→ REQUIRED ACTION
Without any of its pictures, the listing below should be output exactly.

→ LISTED ENTRIES
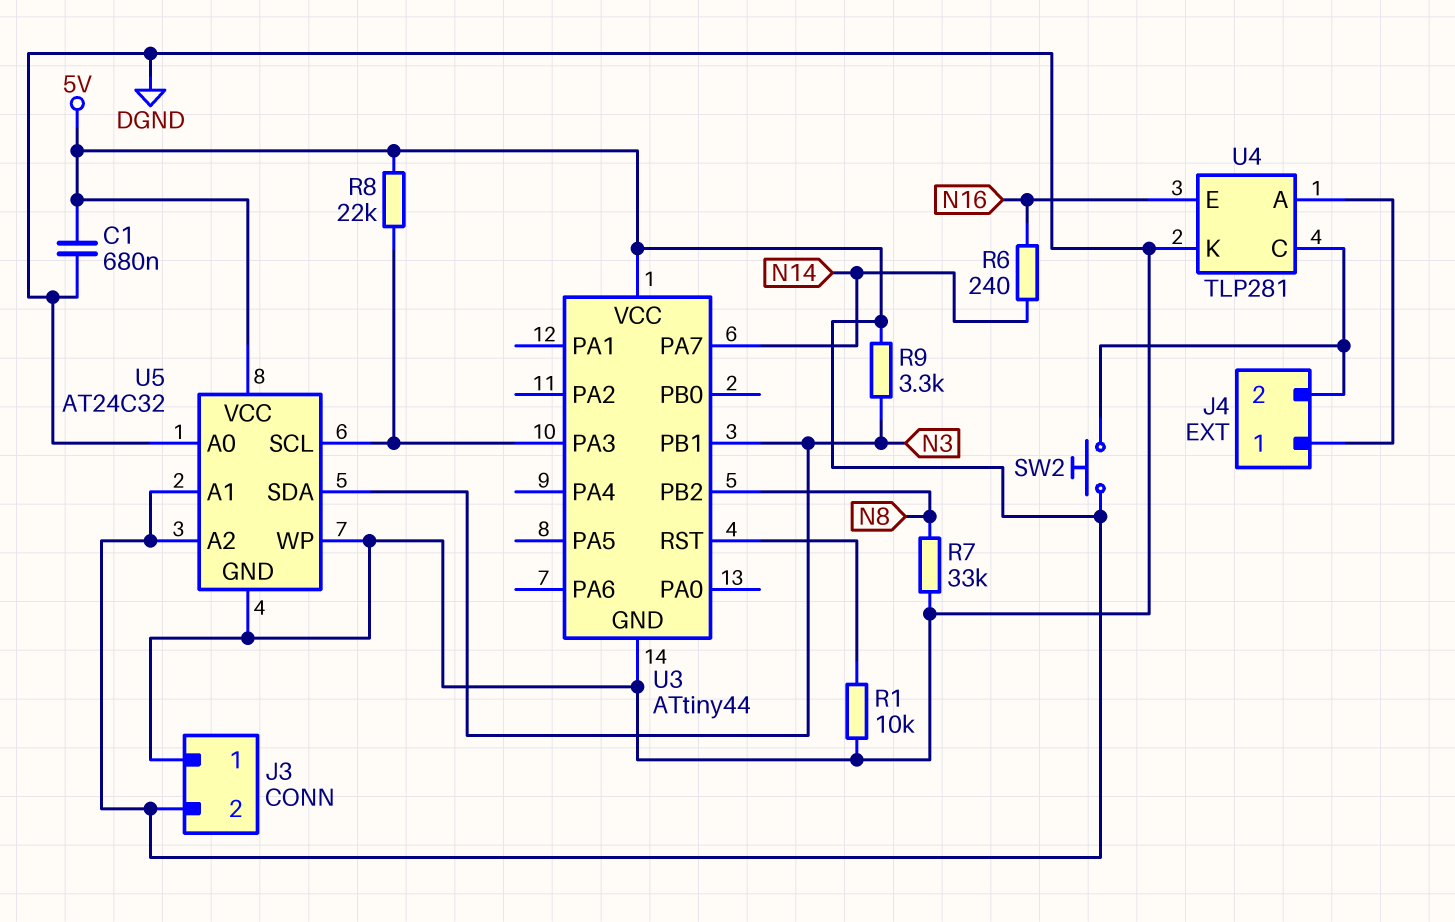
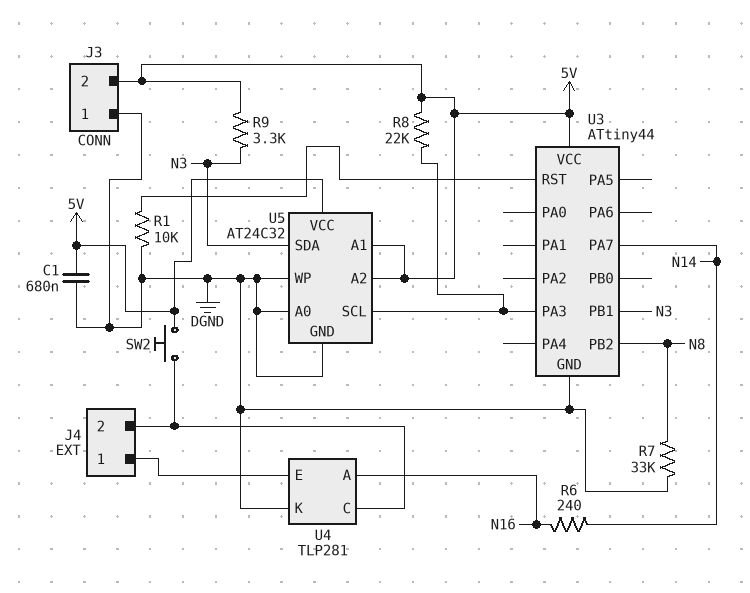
U4 pin A: J4/1 -> N16
U4 pin E: N16 -> J4/1

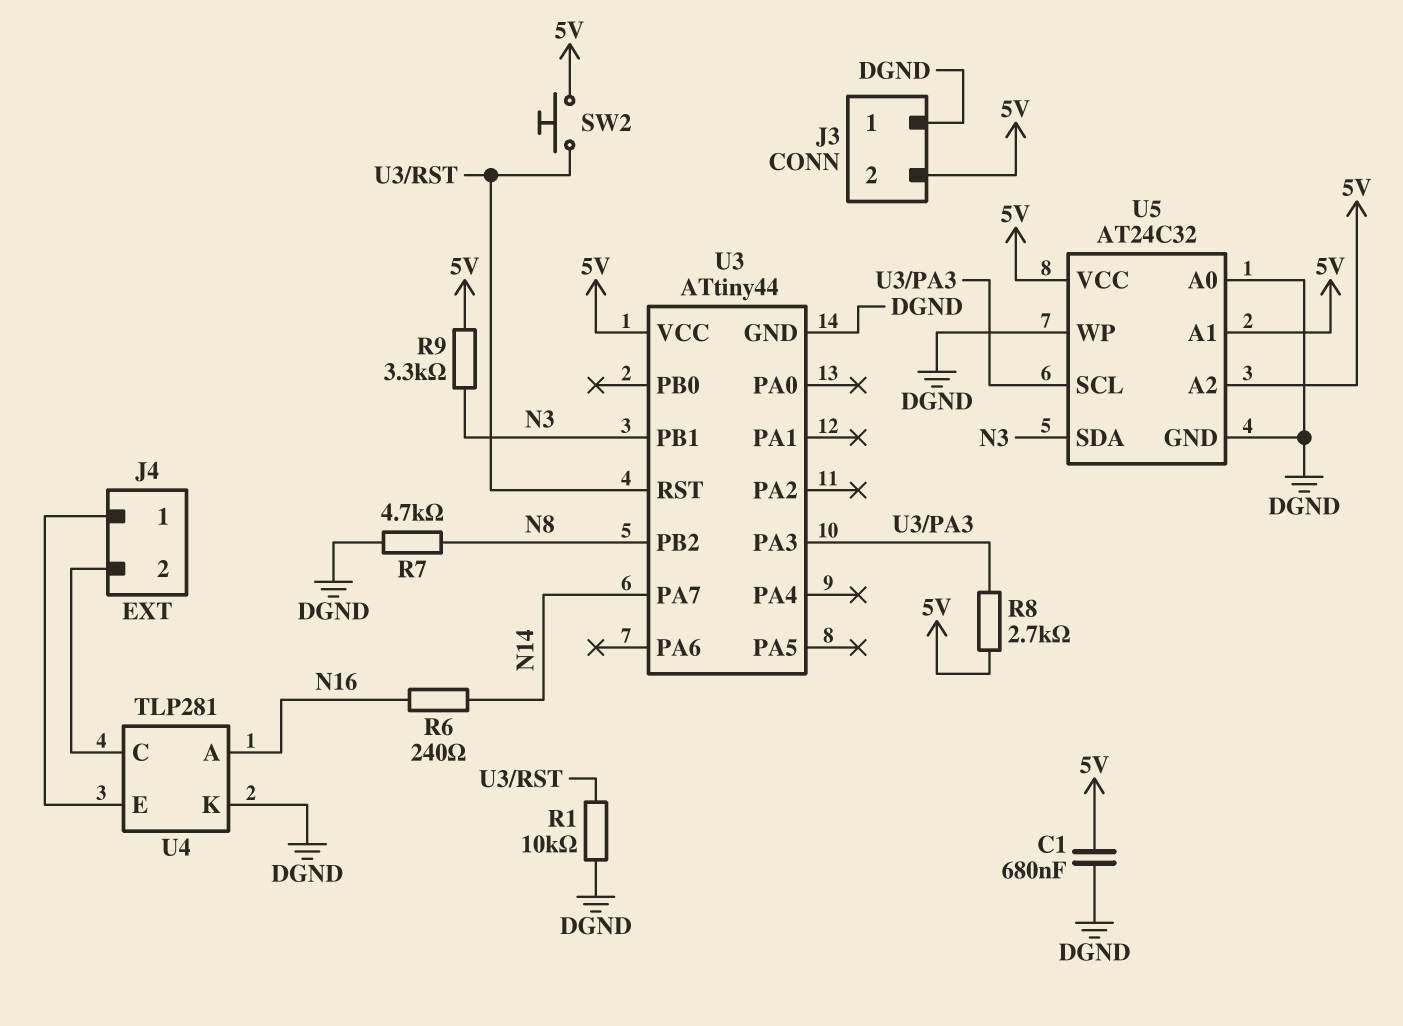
R7: 33k (DGND, N8) -> 4.7k (DGND, N8)
R8: 22k (5V, U3/PA3) -> 2.7k (5V, U3/PA3)
SW2: button (5V, J4/2) -> button (5V, U3/RST)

→ ANSWER BOX
U4 pin A: J4/1 -> N16
U4 pin E: N16 -> J4/1

R7: 33k (DGND, N8) -> 4.7k (DGND, N8)
R8: 22k (5V, U3/PA3) -> 2.7k (5V, U3/PA3)
SW2: button (5V, J4/2) -> button (5V, U3/RST)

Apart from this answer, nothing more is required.